*Description of the task*
Each line below from the one containing "(226, 285) = (606, 384): red" through the one containing "(789, 267) = (234, 204): turquoise" should be output exactly as it stands, and no other line should appear.
(Data shown Opens)
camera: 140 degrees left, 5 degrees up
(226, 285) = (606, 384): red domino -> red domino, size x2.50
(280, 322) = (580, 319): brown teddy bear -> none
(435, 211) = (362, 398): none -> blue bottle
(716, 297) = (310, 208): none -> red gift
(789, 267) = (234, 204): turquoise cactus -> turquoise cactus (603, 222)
(Data shown Closes)
(Data shown Opens)
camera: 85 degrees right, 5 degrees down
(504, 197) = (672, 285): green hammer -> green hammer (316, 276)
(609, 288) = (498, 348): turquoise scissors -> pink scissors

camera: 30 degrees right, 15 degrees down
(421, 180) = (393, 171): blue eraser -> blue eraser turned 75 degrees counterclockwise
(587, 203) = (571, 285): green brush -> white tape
(Data shown Closes)
*Completed exercise*
(226, 285) = (606, 384): red domino -> red domino, size x2.50
(280, 322) = (580, 319): brown teddy bear -> none
(435, 211) = (362, 398): none -> blue bottle
(716, 297) = (310, 208): none -> red gift
(789, 267) = (234, 204): turquoise cactus -> turquoise cactus (603, 222)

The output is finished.